## Directions for this task
Within the material below, locate the line with "IMU pin INT: D1 -> TX" and the line with "PIXELS pin DIN: D7 -> D5", then return those two lines and all lines between them, exactly as written.

Start of Given data

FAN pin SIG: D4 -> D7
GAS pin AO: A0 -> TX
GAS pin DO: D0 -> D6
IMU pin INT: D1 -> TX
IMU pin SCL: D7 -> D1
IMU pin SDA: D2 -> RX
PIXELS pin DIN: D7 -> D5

End of Given data
Start of Given data

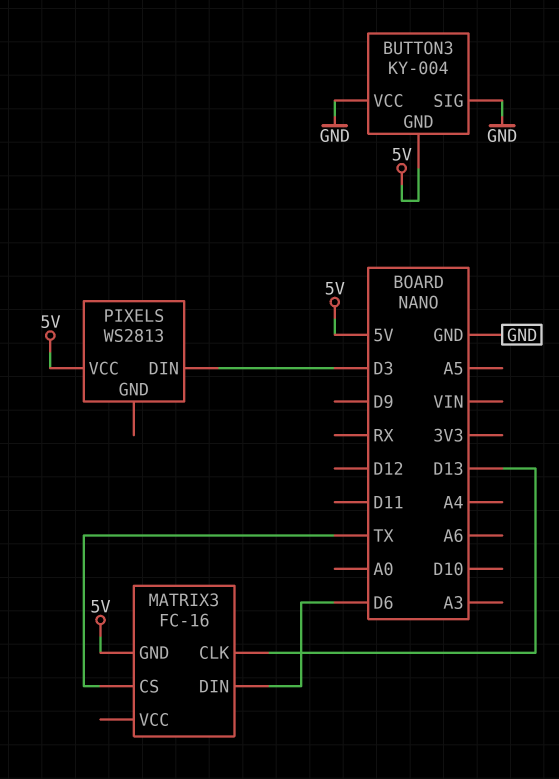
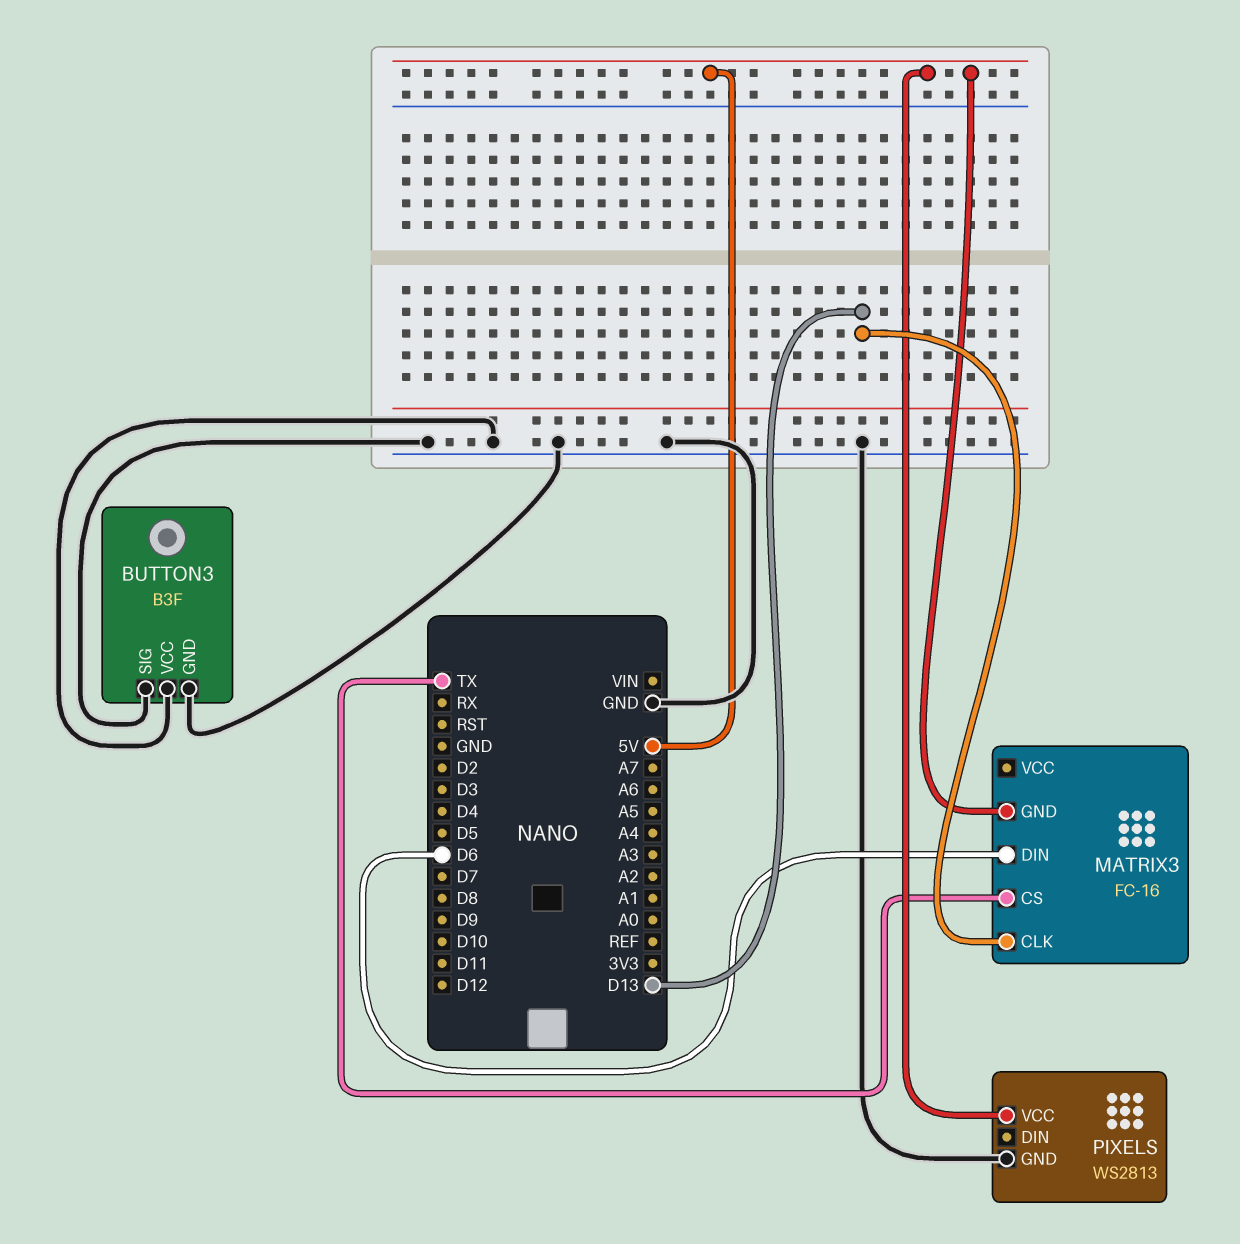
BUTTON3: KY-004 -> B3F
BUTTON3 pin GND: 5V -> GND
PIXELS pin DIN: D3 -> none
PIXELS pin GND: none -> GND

End of Given data

## Solution below
IMU pin INT: D1 -> TX
IMU pin SCL: D7 -> D1
IMU pin SDA: D2 -> RX
PIXELS pin DIN: D7 -> D5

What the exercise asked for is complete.